:: EXERCISE ::
Once you reach the line with "R4: 9.1k (SIG7, VDD) -> 9.1k (SIG6, SIG7)", copy it and every line after it exactly, up to the end of the data. Omit the pictures.

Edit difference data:
=======

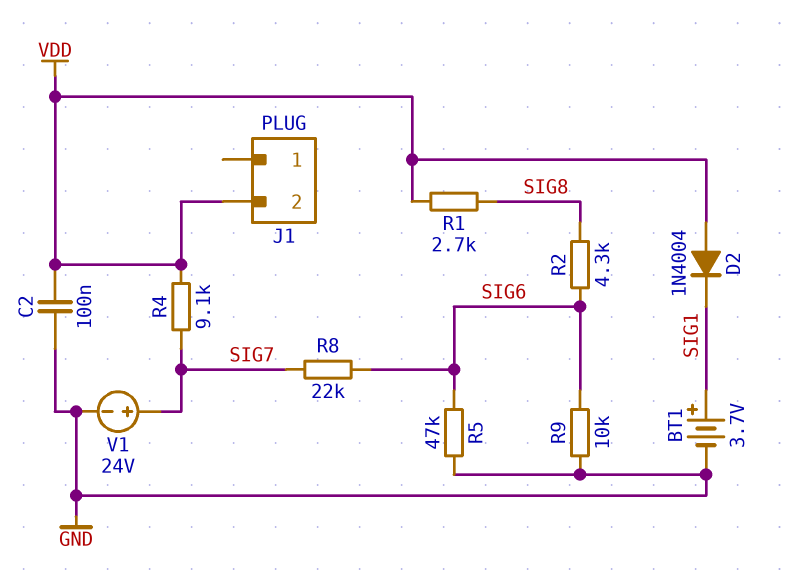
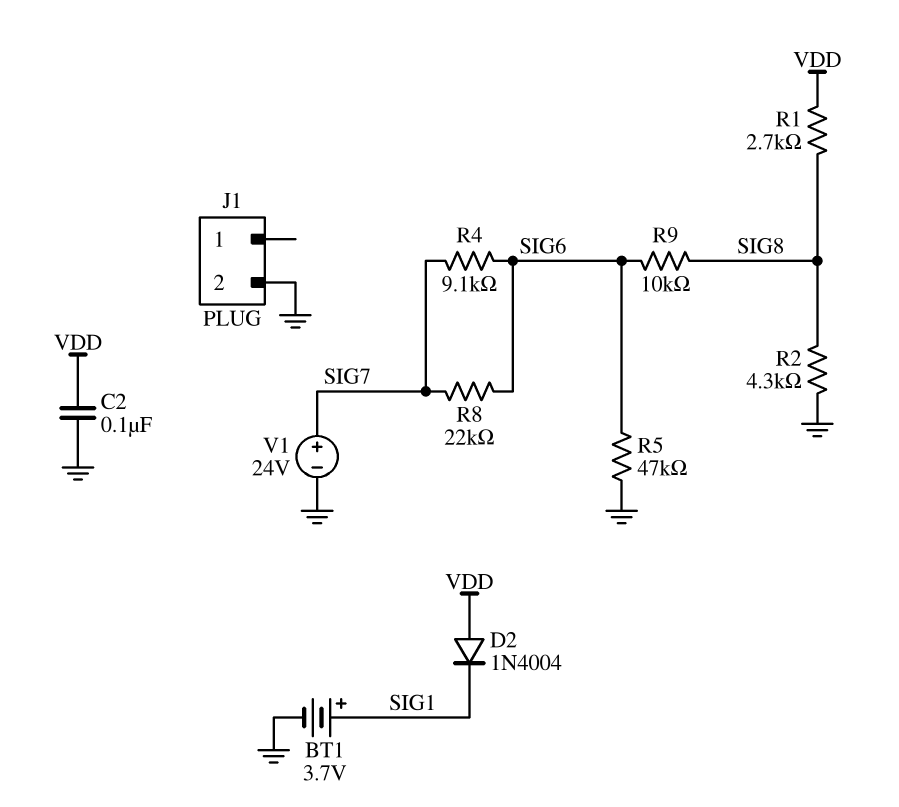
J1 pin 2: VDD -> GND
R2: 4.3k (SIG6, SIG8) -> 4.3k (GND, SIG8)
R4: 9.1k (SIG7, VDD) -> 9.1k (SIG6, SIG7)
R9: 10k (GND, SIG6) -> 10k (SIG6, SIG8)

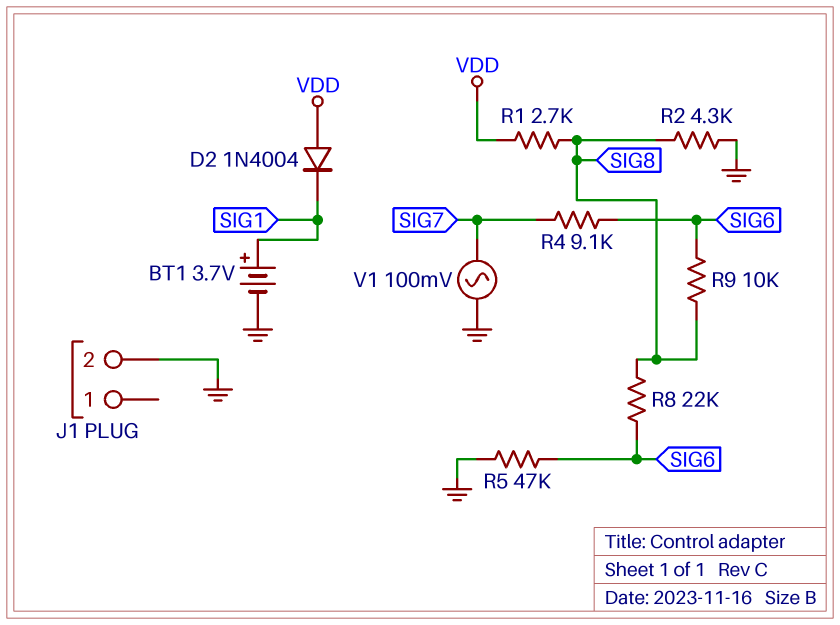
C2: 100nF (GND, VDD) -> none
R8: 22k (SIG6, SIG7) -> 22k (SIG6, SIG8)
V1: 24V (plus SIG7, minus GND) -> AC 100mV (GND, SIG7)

=======

:: REPLY ::
R4: 9.1k (SIG7, VDD) -> 9.1k (SIG6, SIG7)
R9: 10k (GND, SIG6) -> 10k (SIG6, SIG8)

C2: 100nF (GND, VDD) -> none
R8: 22k (SIG6, SIG7) -> 22k (SIG6, SIG8)
V1: 24V (plus SIG7, minus GND) -> AC 100mV (GND, SIG7)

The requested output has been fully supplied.